━━ MATERIAL FOR THE TASK

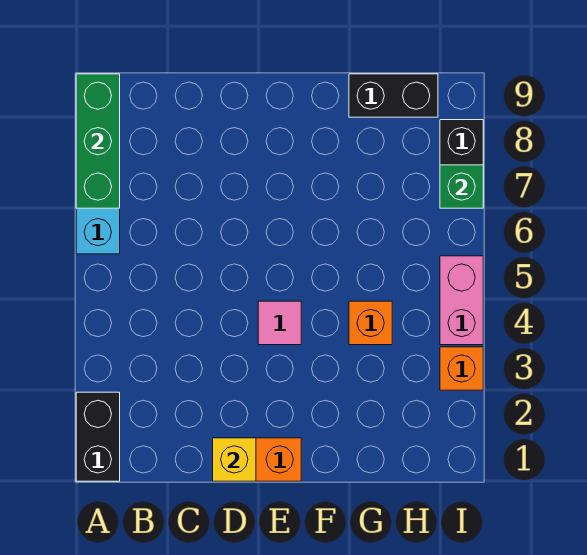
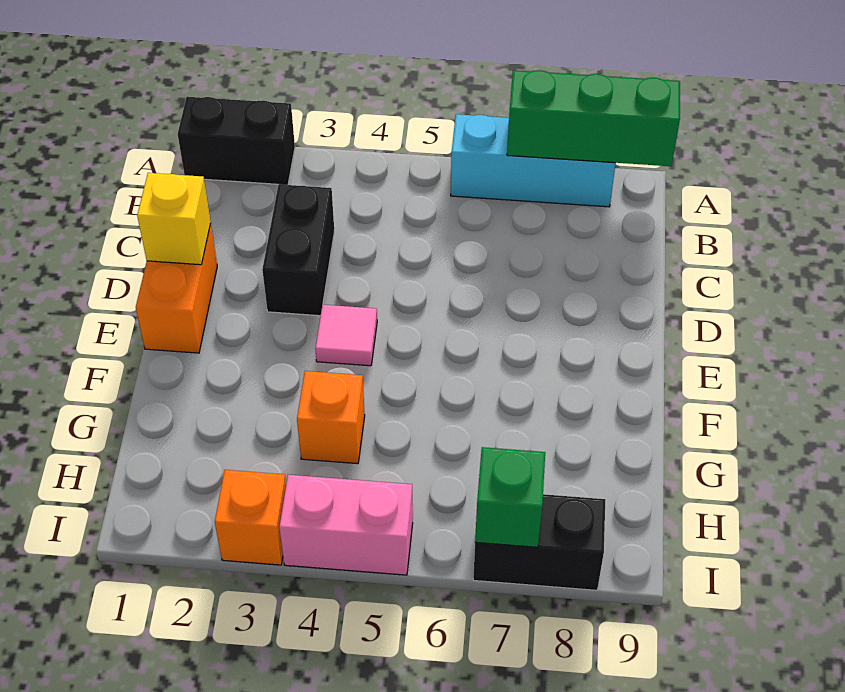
black brick G9:H9 level 1 -> black brick C3:D3 level 1

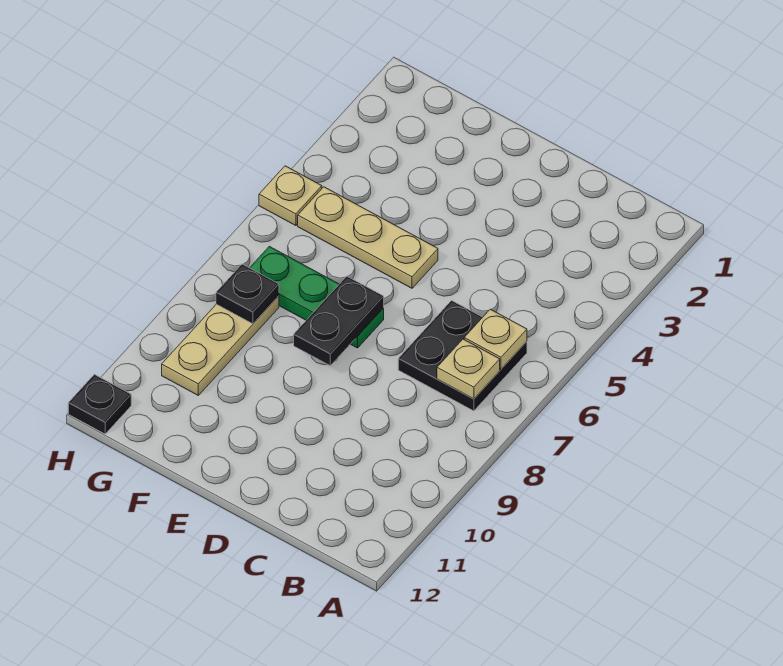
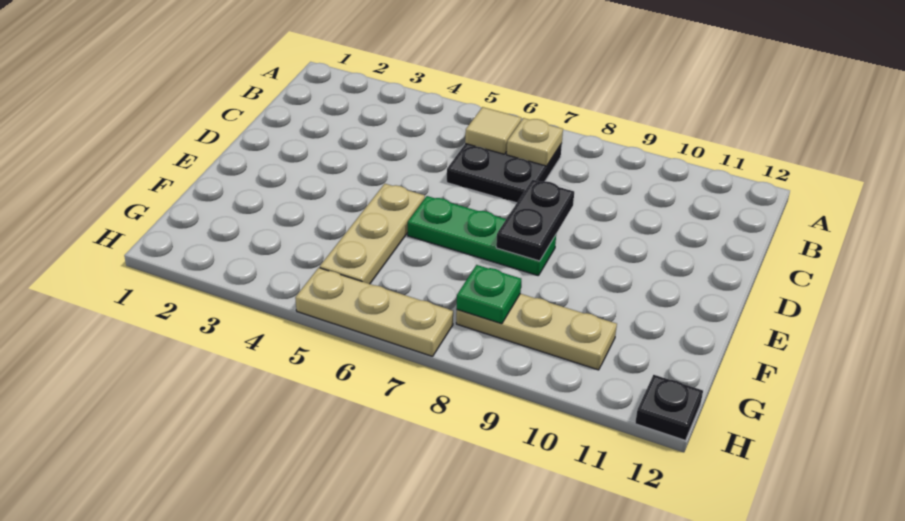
tan plate B6 level 2 -> tan tile B6 level 2
green plate E7:G7 level 1 -> green plate E6:E8 level 1
black plate E7:E8 level 2 -> black plate D8:E8 level 2
black plate G8 level 2 -> green plate G8 level 2
tan plate H5 level 1 -> tan plate H5:H7 level 1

━━━━

PROBLEM =
Copy out each line carrying the string "plate" from the data.

WRITTEN REPLY =
tan plate B6 level 2 -> tan tile B6 level 2
green plate E7:G7 level 1 -> green plate E6:E8 level 1
black plate E7:E8 level 2 -> black plate D8:E8 level 2
black plate G8 level 2 -> green plate G8 level 2
tan plate H5 level 1 -> tan plate H5:H7 level 1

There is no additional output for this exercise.